▶ Exercise details:
Somewhere below, one line contains "camera: 35 degrees right, 5 degrees up" and a later line contains "(579, 349) = (525, 421): brown". Output those two lines and everything between them exactly, and nothing else.

▶ Extracted data:
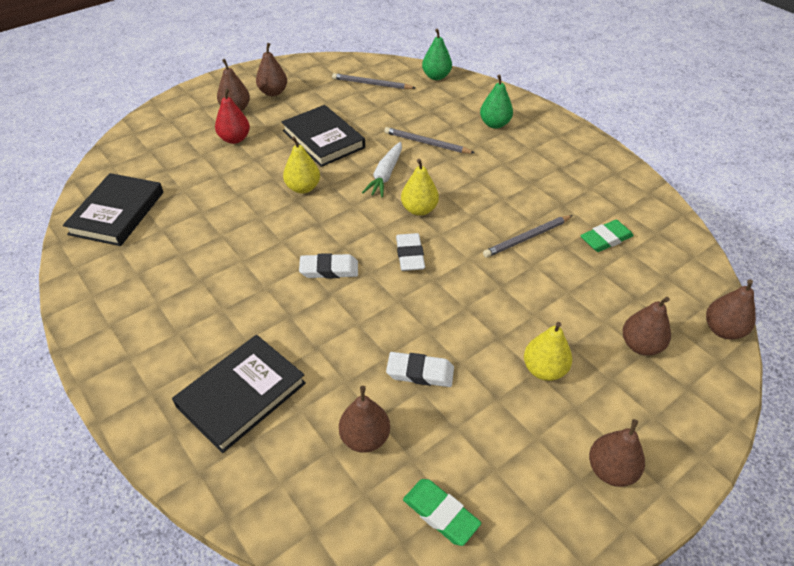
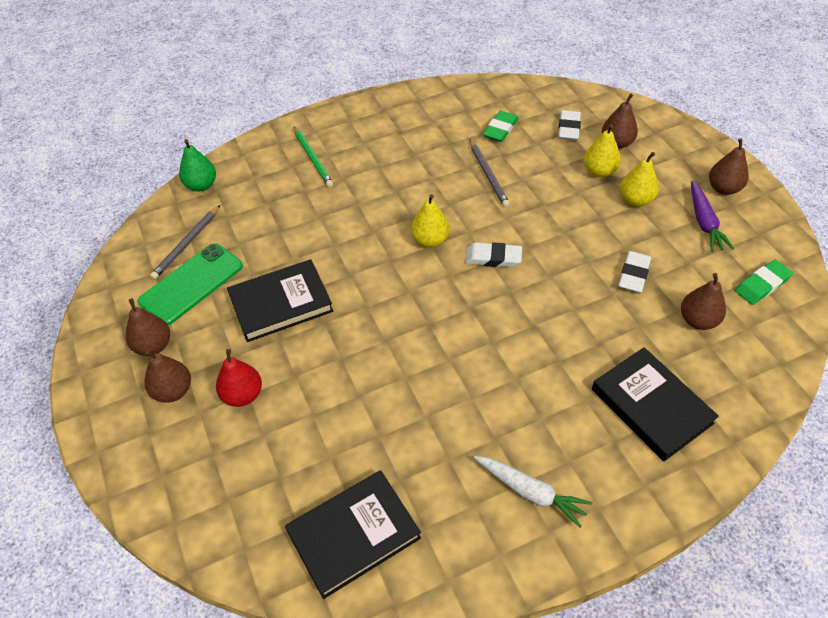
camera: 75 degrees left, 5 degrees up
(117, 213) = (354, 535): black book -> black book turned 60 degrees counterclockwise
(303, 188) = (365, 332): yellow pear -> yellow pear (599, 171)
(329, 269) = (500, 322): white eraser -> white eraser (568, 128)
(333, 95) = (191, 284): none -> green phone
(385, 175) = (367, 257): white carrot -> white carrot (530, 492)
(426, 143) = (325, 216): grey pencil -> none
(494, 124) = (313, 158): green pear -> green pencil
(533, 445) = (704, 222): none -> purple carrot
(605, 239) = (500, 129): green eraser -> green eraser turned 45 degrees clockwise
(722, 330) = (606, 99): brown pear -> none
...
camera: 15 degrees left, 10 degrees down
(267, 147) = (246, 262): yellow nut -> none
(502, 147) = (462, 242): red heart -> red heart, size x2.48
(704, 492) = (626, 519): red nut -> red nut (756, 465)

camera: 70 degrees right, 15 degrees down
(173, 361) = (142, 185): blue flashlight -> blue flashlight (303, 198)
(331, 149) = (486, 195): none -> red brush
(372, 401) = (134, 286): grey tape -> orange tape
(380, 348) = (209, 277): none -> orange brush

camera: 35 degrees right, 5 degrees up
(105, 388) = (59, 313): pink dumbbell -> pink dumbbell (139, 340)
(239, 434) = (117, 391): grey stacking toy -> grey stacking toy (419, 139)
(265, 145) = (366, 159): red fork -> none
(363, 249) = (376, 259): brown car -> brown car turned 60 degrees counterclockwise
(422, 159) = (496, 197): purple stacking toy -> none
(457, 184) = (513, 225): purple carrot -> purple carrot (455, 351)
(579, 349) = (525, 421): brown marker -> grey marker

▶ The answer:
camera: 35 degrees right, 5 degrees up
(105, 388) = (59, 313): pink dumbbell -> pink dumbbell (139, 340)
(239, 434) = (117, 391): grey stacking toy -> grey stacking toy (419, 139)
(265, 145) = (366, 159): red fork -> none
(363, 249) = (376, 259): brown car -> brown car turned 60 degrees counterclockwise
(422, 159) = (496, 197): purple stacking toy -> none
(457, 184) = (513, 225): purple carrot -> purple carrot (455, 351)
(579, 349) = (525, 421): brown marker -> grey marker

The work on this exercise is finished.